WORK REQUIRED: Look for the word "cyan" in the data below, and copy every line that holds it.

GIVEN RECORDS:
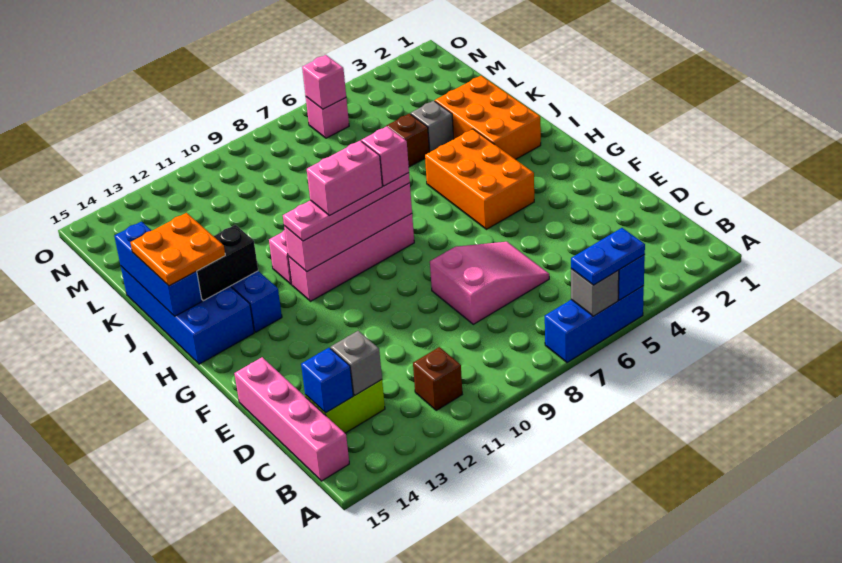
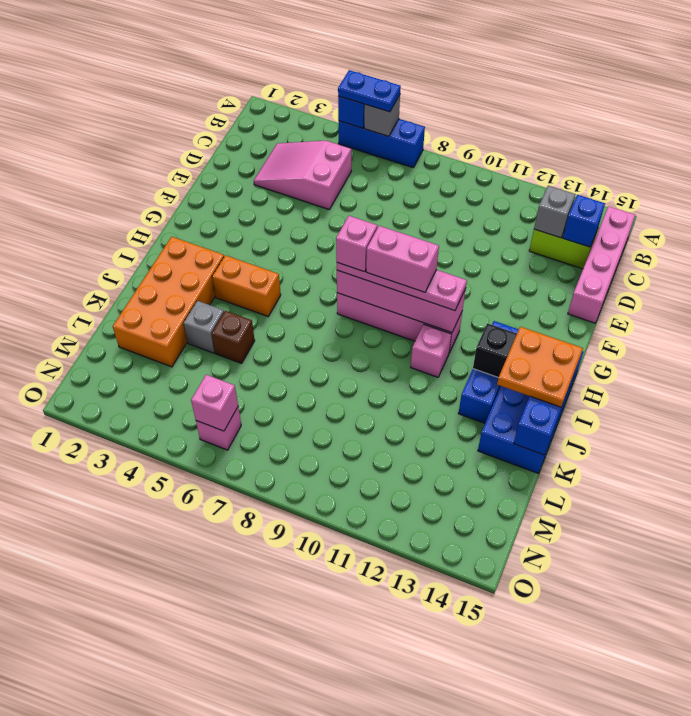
brown brick B11 level 1 -> none
pink slope D6:E8 level 1 top 8 -> pink slope C3:D5 level 1 top 5
orange brick G4:I5 level 1 -> orange brick I4:I5 level 1
orange brick I2:K3 level 1 -> orange brick I2:L3 level 1

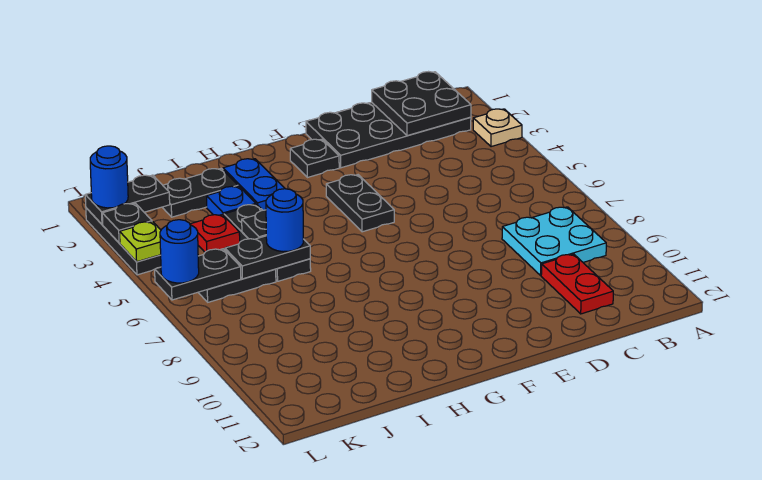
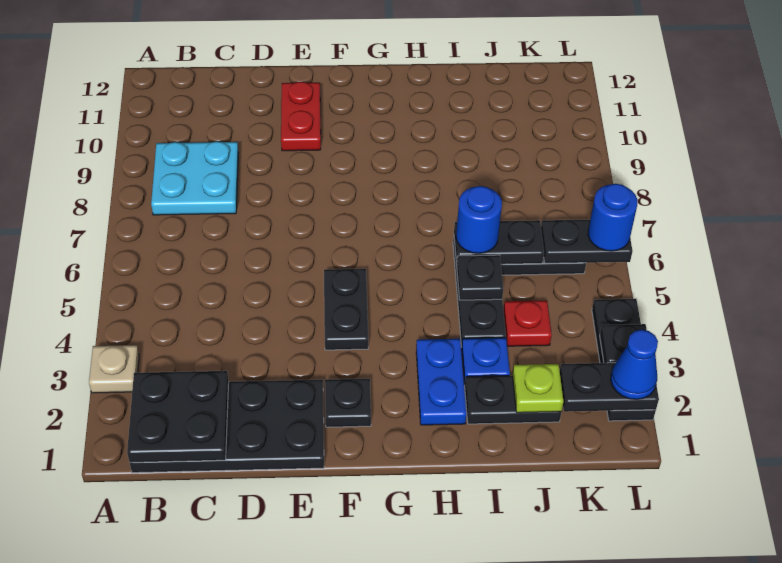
red plate C10:C11 level 1 -> red plate E10:E11 level 1
blue round brick L2 level 3 -> blue cone L2 level 3
lime plate L4 level 2 -> lime plate J2 level 2

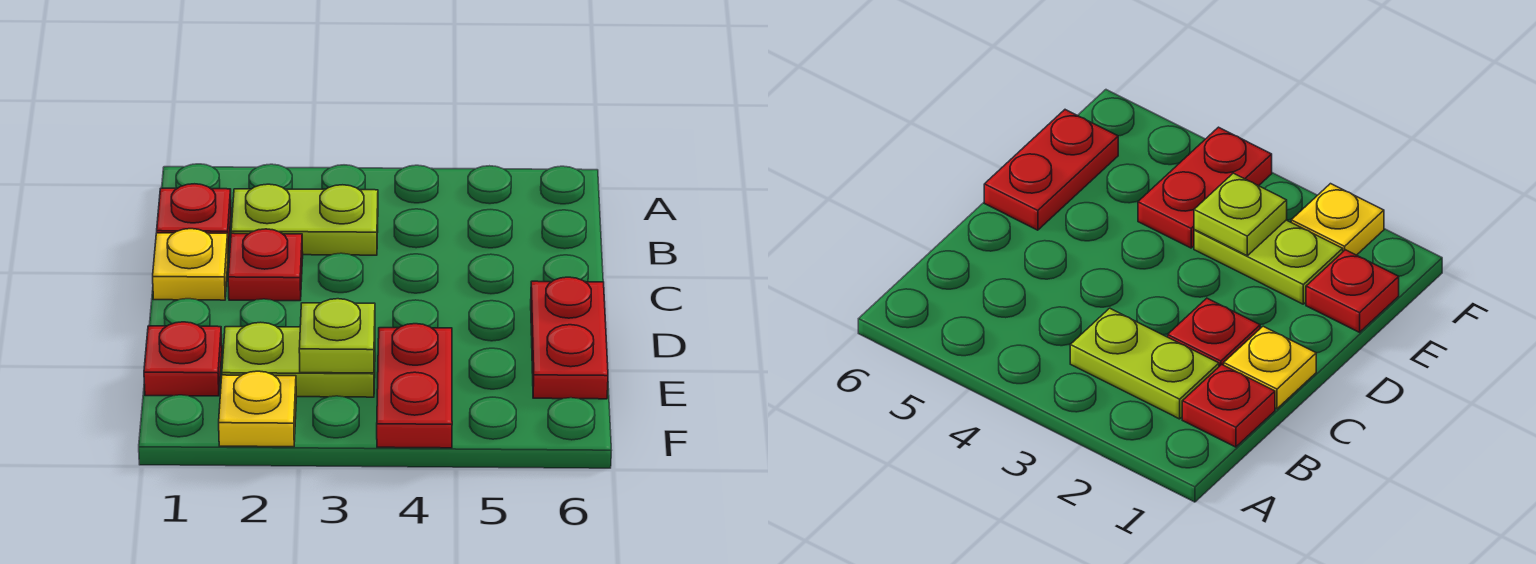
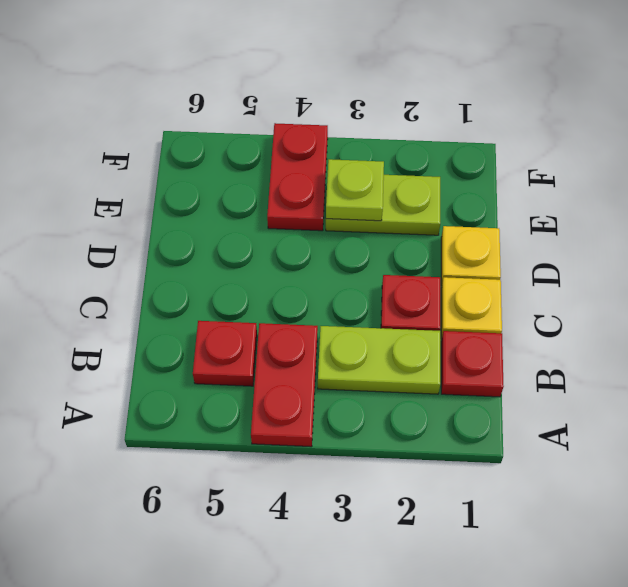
red plate D6:E6 level 1 -> red plate A4:B4 level 1
red plate E1 level 1 -> red plate B5 level 1
yellow plate F2 level 1 -> yellow plate D1 level 1

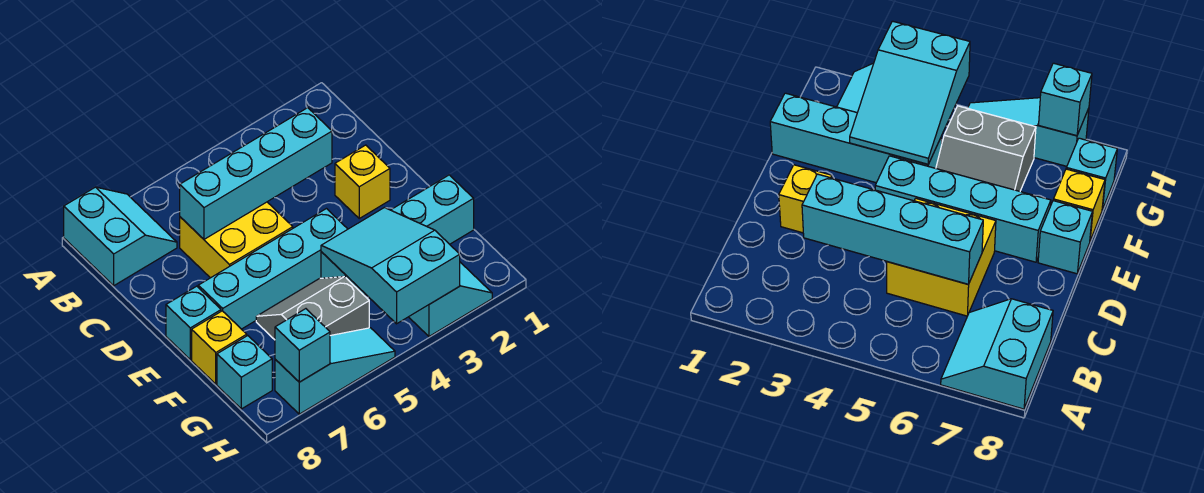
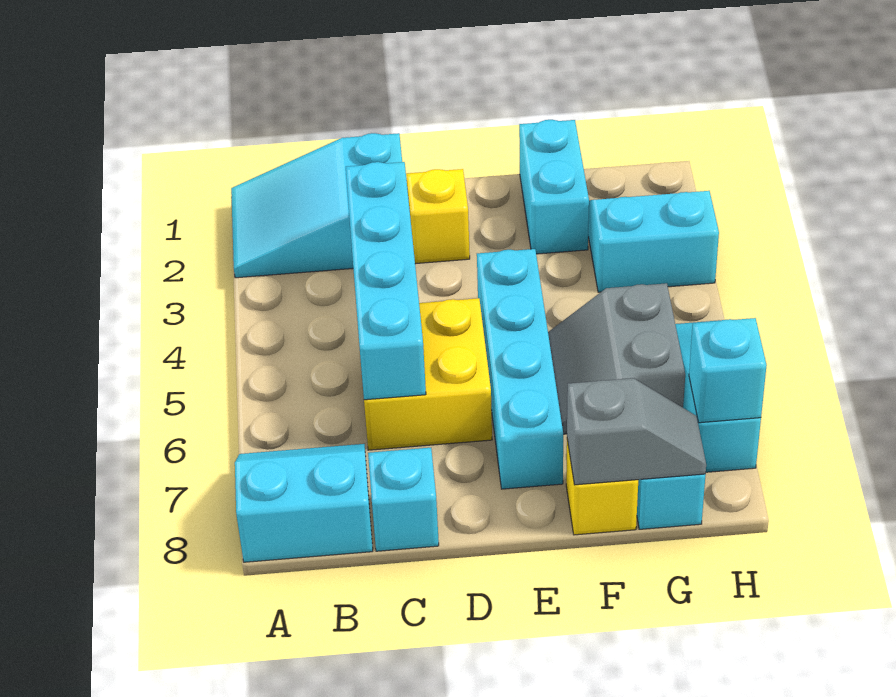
cyan brick E8 level 1 -> cyan brick C8 level 1
cyan brick F1:F4 level 1 -> cyan brick F1:F2 level 1
cyan slope F3:H4 level 2 top H -> cyan slope A1:C2 level 1 top C
none -> grey slope F8:G8 level 2 top F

ANSWER TO THIS EXERCISE:
cyan brick E8 level 1 -> cyan brick C8 level 1
cyan brick F1:F4 level 1 -> cyan brick F1:F2 level 1
cyan slope F3:H4 level 2 top H -> cyan slope A1:C2 level 1 top C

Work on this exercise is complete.